# TASK INSTRUCTIONS:
Transcribe every record verbatim.

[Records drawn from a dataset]
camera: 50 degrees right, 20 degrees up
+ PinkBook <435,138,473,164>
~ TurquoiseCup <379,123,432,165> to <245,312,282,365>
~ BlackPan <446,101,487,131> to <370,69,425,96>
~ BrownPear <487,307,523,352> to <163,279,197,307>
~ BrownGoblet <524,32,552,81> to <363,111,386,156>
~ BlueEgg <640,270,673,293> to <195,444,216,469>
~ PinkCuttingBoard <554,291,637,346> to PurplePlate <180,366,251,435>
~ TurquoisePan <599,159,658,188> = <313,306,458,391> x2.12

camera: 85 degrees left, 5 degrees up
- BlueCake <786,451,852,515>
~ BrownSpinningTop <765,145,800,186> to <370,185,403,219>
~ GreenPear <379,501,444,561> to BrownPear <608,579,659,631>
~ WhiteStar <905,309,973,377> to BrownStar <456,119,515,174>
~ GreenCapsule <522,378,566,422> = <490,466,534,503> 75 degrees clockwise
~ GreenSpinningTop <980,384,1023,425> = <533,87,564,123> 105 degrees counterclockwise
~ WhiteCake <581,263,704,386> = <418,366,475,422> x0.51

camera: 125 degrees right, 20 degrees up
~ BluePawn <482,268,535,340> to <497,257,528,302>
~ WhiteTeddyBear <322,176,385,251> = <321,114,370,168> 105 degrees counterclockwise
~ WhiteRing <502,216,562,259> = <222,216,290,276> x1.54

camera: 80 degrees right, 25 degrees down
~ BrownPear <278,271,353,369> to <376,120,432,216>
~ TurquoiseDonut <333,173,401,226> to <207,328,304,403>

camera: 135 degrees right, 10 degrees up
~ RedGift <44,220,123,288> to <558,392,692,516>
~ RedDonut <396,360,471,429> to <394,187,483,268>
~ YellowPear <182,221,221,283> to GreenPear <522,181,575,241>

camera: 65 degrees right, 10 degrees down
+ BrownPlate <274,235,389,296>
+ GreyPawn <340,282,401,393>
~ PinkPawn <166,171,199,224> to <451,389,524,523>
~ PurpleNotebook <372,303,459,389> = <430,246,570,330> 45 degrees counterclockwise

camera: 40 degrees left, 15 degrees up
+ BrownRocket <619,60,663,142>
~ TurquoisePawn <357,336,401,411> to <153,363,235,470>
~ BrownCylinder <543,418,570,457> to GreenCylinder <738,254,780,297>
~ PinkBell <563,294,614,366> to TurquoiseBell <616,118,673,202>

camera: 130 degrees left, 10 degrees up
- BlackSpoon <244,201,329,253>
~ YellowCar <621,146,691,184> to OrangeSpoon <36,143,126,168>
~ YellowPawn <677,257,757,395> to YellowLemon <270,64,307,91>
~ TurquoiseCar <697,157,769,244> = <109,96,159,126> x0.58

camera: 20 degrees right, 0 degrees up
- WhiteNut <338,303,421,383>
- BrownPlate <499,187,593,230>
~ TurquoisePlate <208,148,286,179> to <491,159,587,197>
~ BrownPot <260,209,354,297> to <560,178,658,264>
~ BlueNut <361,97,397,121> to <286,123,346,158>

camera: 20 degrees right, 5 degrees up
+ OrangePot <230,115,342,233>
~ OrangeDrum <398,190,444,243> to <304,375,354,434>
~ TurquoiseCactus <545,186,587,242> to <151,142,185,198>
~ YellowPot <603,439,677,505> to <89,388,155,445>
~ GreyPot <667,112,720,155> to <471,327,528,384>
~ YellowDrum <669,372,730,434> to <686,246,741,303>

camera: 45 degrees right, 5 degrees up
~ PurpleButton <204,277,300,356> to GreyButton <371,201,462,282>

# WRITTEN SOLUTION:
camera: 50 degrees right, 20 degrees up
+ PinkBook <435,138,473,164>
~ TurquoiseCup <379,123,432,165> to <245,312,282,365>
~ BlackPan <446,101,487,131> to <370,69,425,96>
~ BrownPear <487,307,523,352> to <163,279,197,307>
~ BrownGoblet <524,32,552,81> to <363,111,386,156>
~ BlueEgg <640,270,673,293> to <195,444,216,469>
~ PinkCuttingBoard <554,291,637,346> to PurplePlate <180,366,251,435>
~ TurquoisePan <599,159,658,188> = <313,306,458,391> x2.12

camera: 85 degrees left, 5 degrees up
- BlueCake <786,451,852,515>
~ BrownSpinningTop <765,145,800,186> to <370,185,403,219>
~ GreenPear <379,501,444,561> to BrownPear <608,579,659,631>
~ WhiteStar <905,309,973,377> to BrownStar <456,119,515,174>
~ GreenCapsule <522,378,566,422> = <490,466,534,503> 75 degrees clockwise
~ GreenSpinningTop <980,384,1023,425> = <533,87,564,123> 105 degrees counterclockwise
~ WhiteCake <581,263,704,386> = <418,366,475,422> x0.51

camera: 125 degrees right, 20 degrees up
~ BluePawn <482,268,535,340> to <497,257,528,302>
~ WhiteTeddyBear <322,176,385,251> = <321,114,370,168> 105 degrees counterclockwise
~ WhiteRing <502,216,562,259> = <222,216,290,276> x1.54

camera: 80 degrees right, 25 degrees down
~ BrownPear <278,271,353,369> to <376,120,432,216>
~ TurquoiseDonut <333,173,401,226> to <207,328,304,403>

camera: 135 degrees right, 10 degrees up
~ RedGift <44,220,123,288> to <558,392,692,516>
~ RedDonut <396,360,471,429> to <394,187,483,268>
~ YellowPear <182,221,221,283> to GreenPear <522,181,575,241>

camera: 65 degrees right, 10 degrees down
+ BrownPlate <274,235,389,296>
+ GreyPawn <340,282,401,393>
~ PinkPawn <166,171,199,224> to <451,389,524,523>
~ PurpleNotebook <372,303,459,389> = <430,246,570,330> 45 degrees counterclockwise

camera: 40 degrees left, 15 degrees up
+ BrownRocket <619,60,663,142>
~ TurquoisePawn <357,336,401,411> to <153,363,235,470>
~ BrownCylinder <543,418,570,457> to GreenCylinder <738,254,780,297>
~ PinkBell <563,294,614,366> to TurquoiseBell <616,118,673,202>

camera: 130 degrees left, 10 degrees up
- BlackSpoon <244,201,329,253>
~ YellowCar <621,146,691,184> to OrangeSpoon <36,143,126,168>
~ YellowPawn <677,257,757,395> to YellowLemon <270,64,307,91>
~ TurquoiseCar <697,157,769,244> = <109,96,159,126> x0.58

camera: 20 degrees right, 0 degrees up
- WhiteNut <338,303,421,383>
- BrownPlate <499,187,593,230>
~ TurquoisePlate <208,148,286,179> to <491,159,587,197>
~ BrownPot <260,209,354,297> to <560,178,658,264>
~ BlueNut <361,97,397,121> to <286,123,346,158>

camera: 20 degrees right, 5 degrees up
+ OrangePot <230,115,342,233>
~ OrangeDrum <398,190,444,243> to <304,375,354,434>
~ TurquoiseCactus <545,186,587,242> to <151,142,185,198>
~ YellowPot <603,439,677,505> to <89,388,155,445>
~ GreyPot <667,112,720,155> to <471,327,528,384>
~ YellowDrum <669,372,730,434> to <686,246,741,303>

camera: 45 degrees right, 5 degrees up
~ PurpleButton <204,277,300,356> to GreyButton <371,201,462,282>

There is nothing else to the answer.